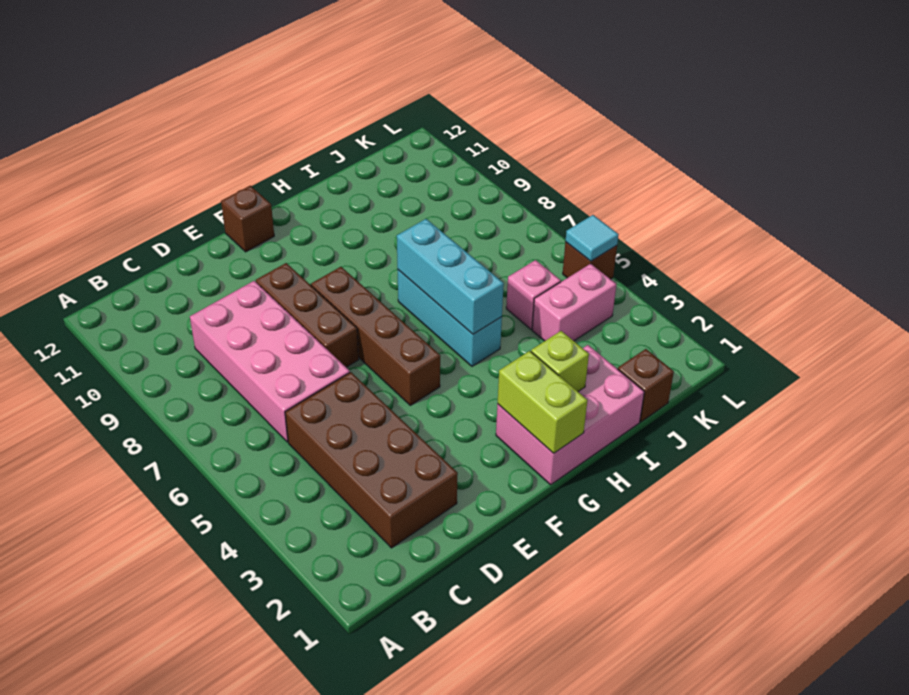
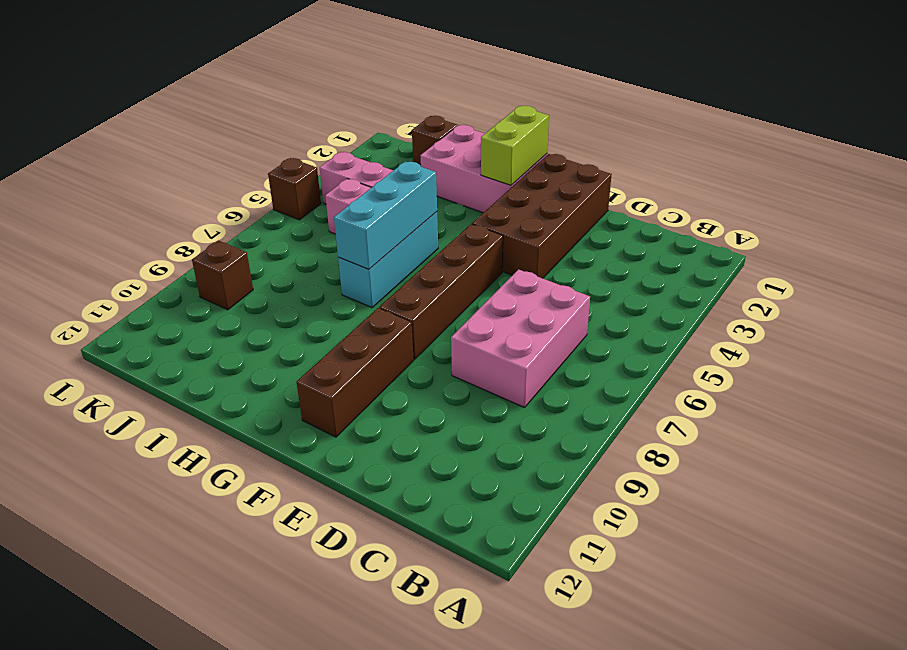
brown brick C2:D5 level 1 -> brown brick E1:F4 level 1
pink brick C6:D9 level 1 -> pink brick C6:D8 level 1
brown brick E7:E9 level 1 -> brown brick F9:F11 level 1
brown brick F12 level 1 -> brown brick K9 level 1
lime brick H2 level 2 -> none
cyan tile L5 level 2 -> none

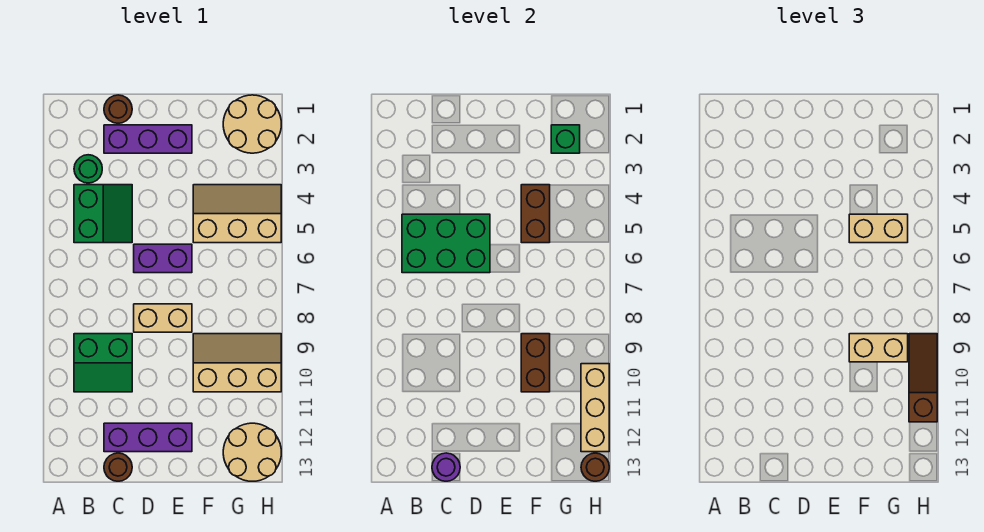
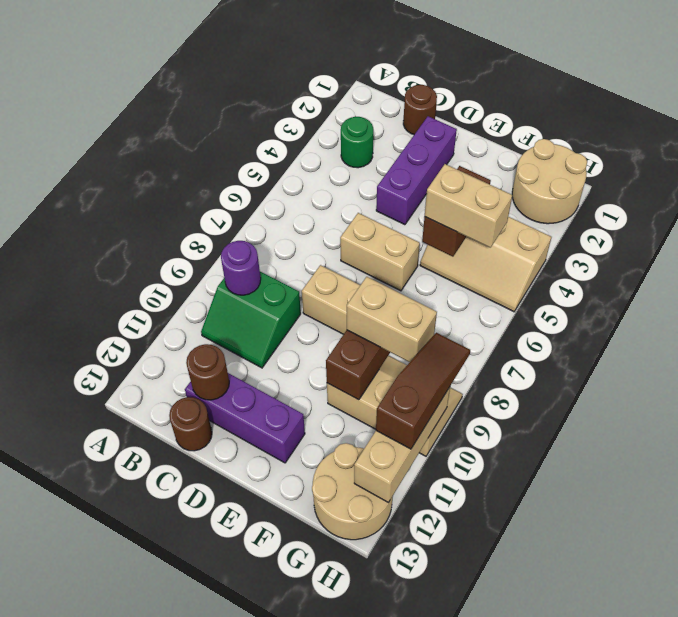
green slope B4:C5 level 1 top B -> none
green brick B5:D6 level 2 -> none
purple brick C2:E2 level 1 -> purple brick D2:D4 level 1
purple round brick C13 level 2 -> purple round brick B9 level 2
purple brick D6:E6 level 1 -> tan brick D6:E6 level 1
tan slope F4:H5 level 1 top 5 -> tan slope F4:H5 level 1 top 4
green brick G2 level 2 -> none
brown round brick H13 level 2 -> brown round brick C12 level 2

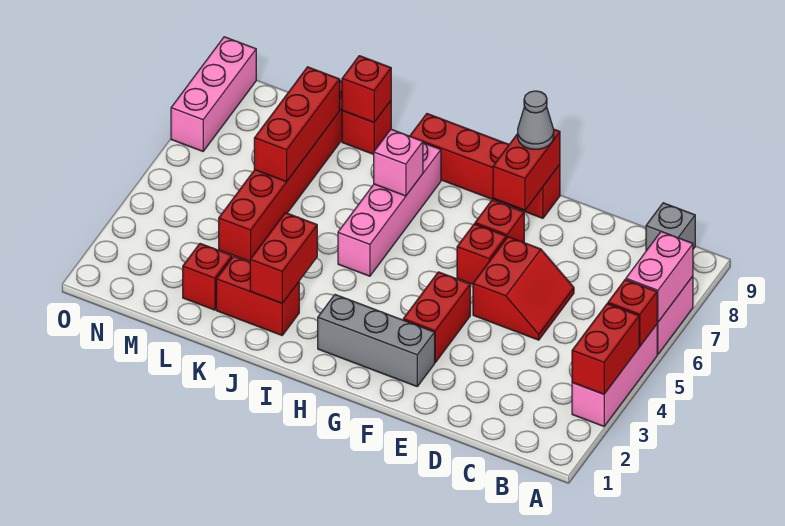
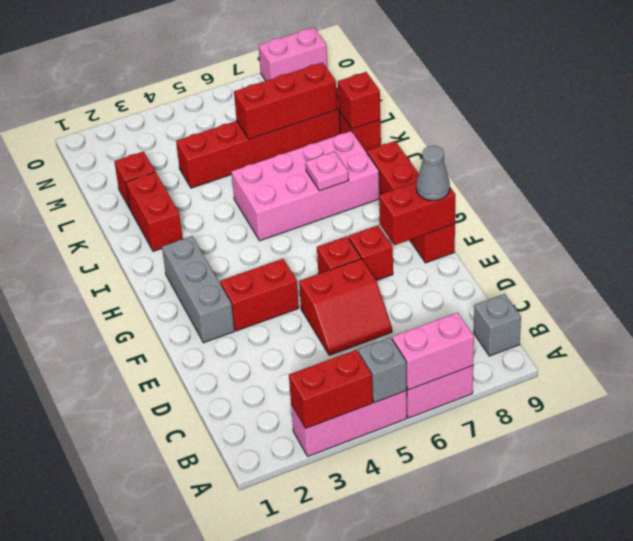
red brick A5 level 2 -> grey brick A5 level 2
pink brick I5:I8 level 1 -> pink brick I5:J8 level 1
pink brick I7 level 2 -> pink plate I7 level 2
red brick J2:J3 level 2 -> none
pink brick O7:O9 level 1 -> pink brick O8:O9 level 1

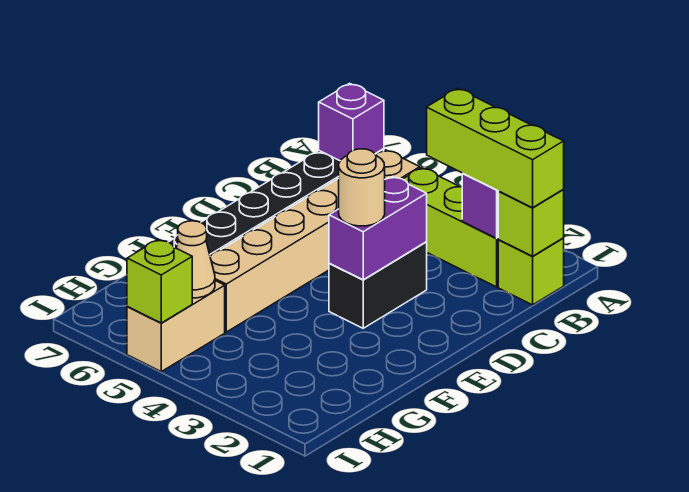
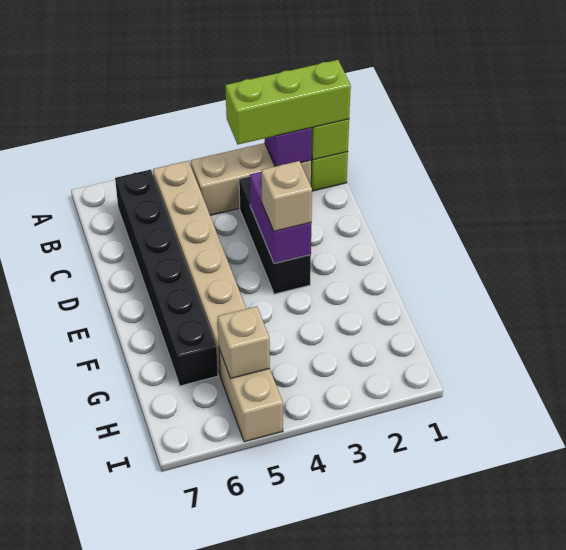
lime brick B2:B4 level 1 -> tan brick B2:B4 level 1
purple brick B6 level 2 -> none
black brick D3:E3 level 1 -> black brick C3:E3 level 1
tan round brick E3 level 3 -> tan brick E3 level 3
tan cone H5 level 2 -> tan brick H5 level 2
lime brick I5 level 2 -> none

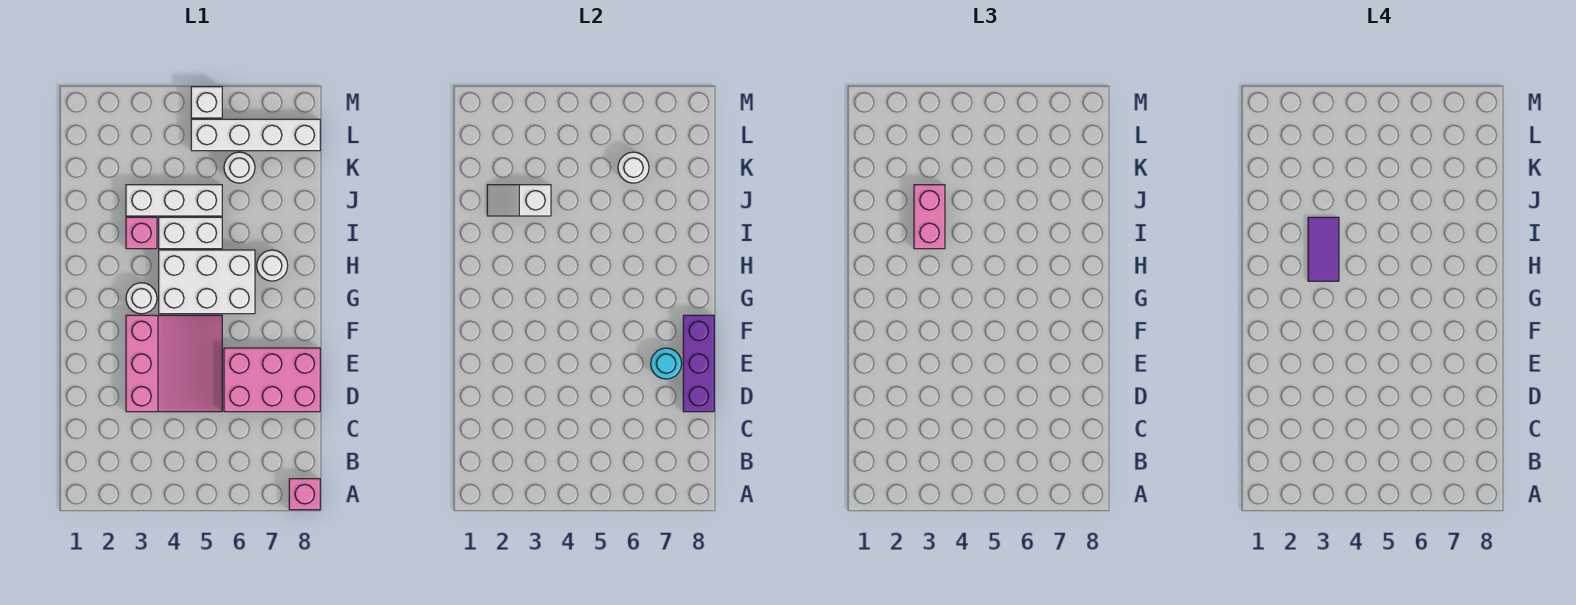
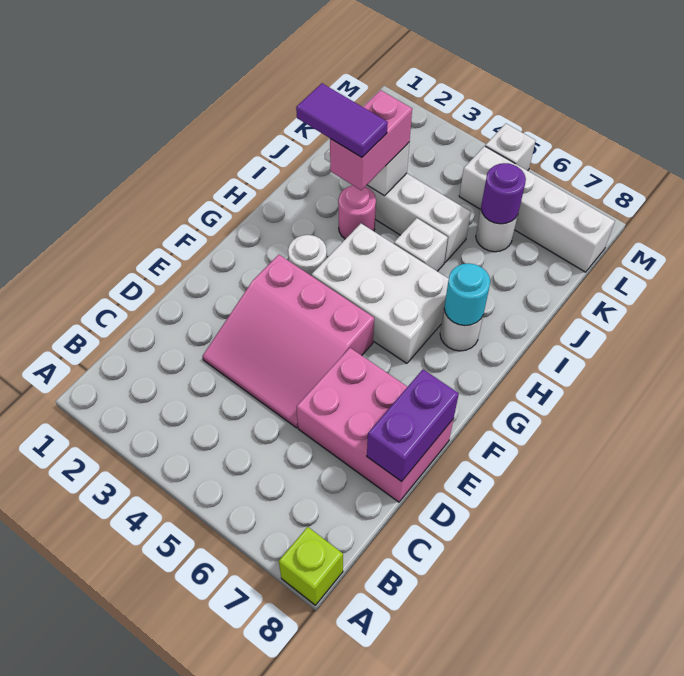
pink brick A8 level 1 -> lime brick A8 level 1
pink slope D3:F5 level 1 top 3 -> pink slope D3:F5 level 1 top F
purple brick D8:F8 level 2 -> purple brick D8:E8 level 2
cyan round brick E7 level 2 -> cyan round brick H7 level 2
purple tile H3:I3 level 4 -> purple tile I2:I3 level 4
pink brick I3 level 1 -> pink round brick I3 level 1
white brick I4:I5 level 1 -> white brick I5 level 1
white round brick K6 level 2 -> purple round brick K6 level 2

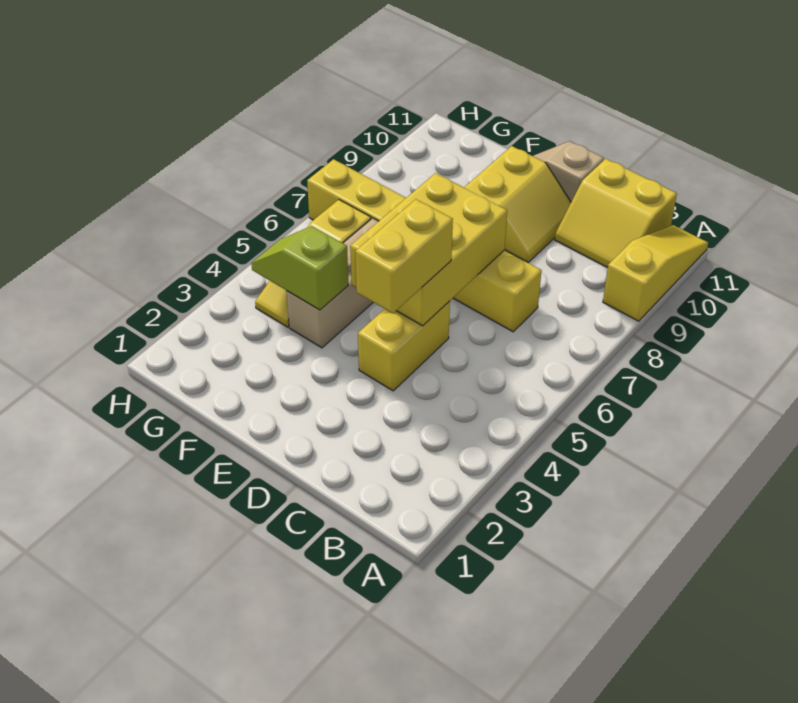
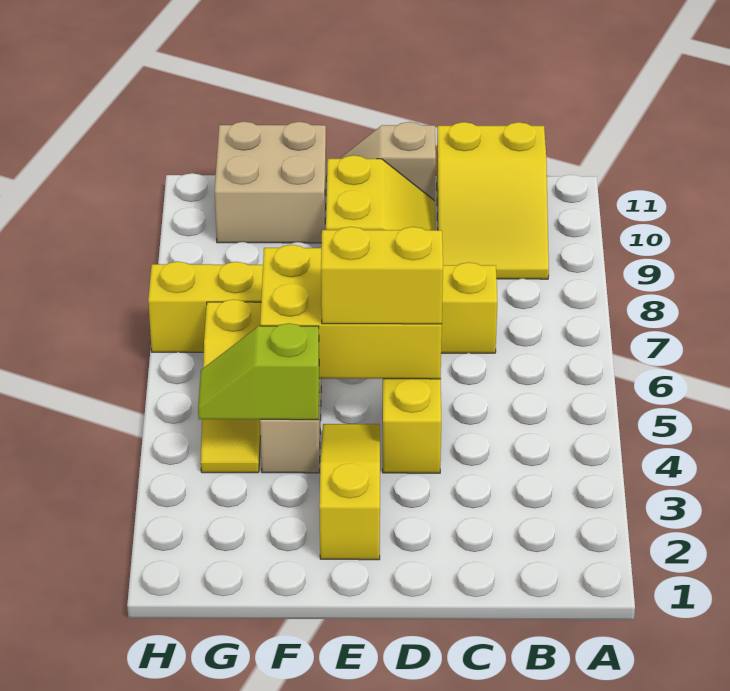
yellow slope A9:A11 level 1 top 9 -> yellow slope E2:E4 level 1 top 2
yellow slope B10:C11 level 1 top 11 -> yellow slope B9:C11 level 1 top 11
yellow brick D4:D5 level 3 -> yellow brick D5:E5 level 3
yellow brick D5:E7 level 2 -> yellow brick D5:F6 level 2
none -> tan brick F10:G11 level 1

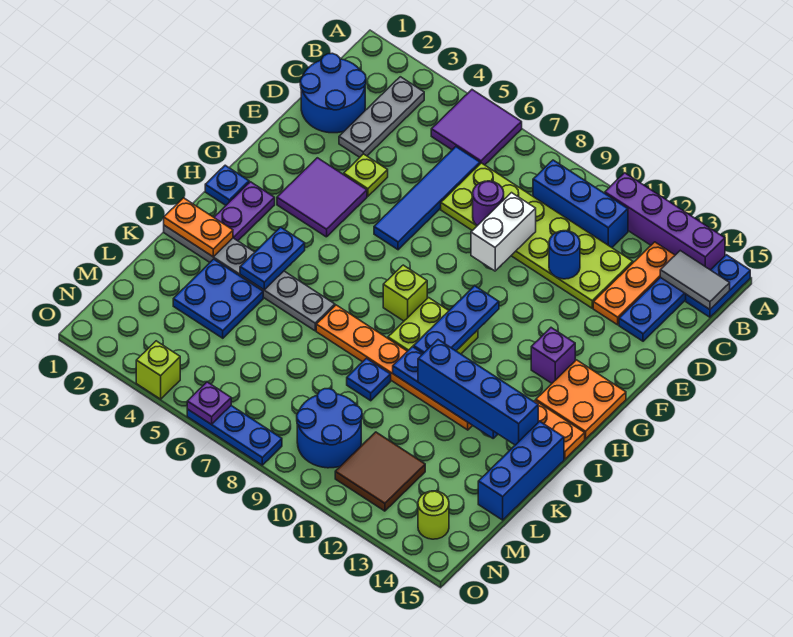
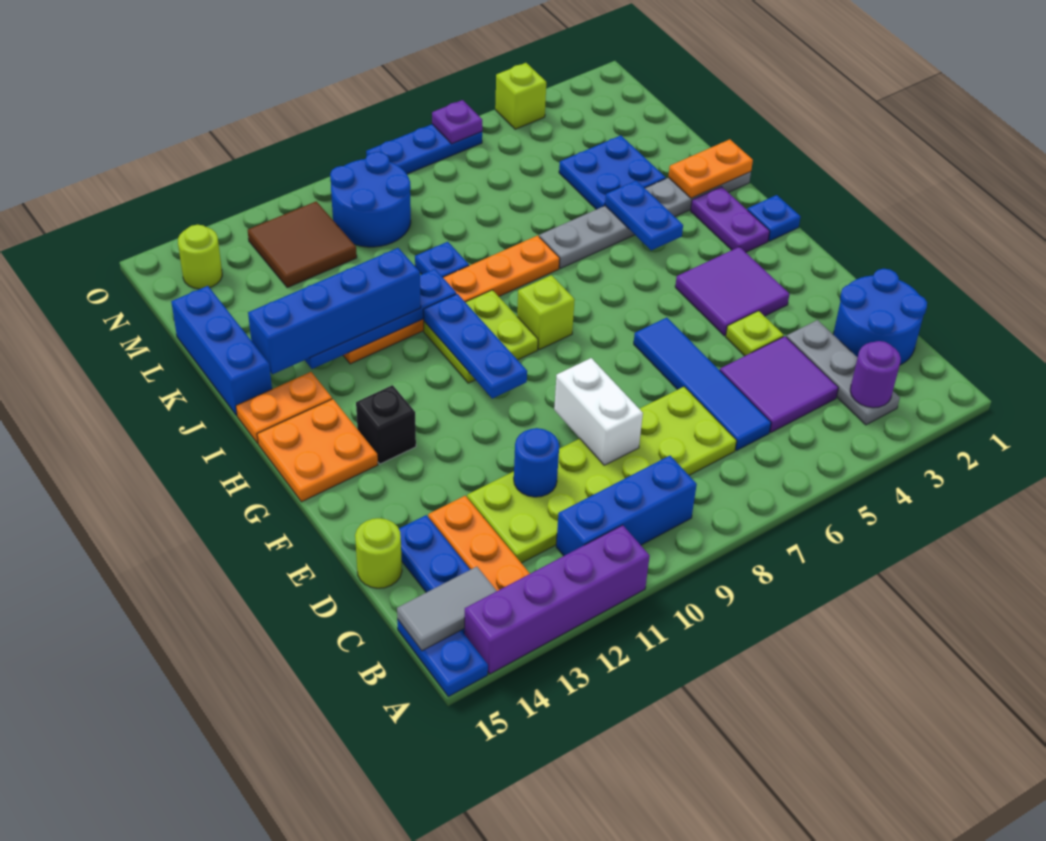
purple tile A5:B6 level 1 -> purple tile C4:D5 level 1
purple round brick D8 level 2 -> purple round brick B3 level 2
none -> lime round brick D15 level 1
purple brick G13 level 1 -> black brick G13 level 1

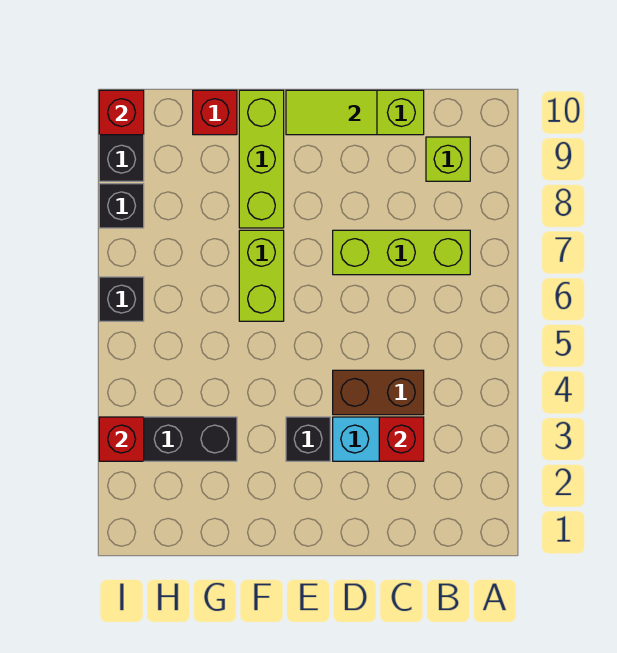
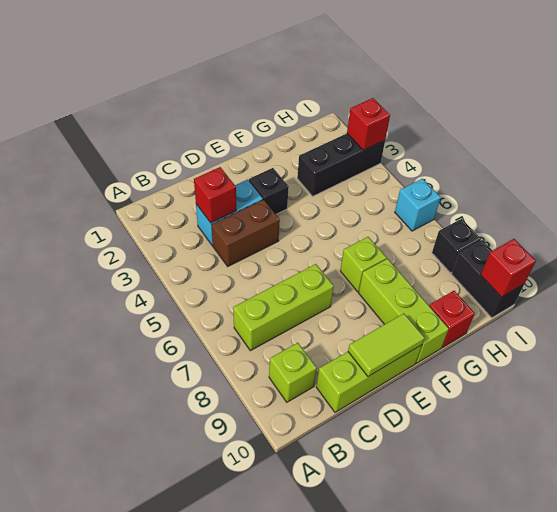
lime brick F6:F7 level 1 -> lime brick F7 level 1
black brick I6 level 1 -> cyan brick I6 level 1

#####

What is expected → Work out how many lines in the records hold the word "round", and answer with that number alone.

Worked solution → 8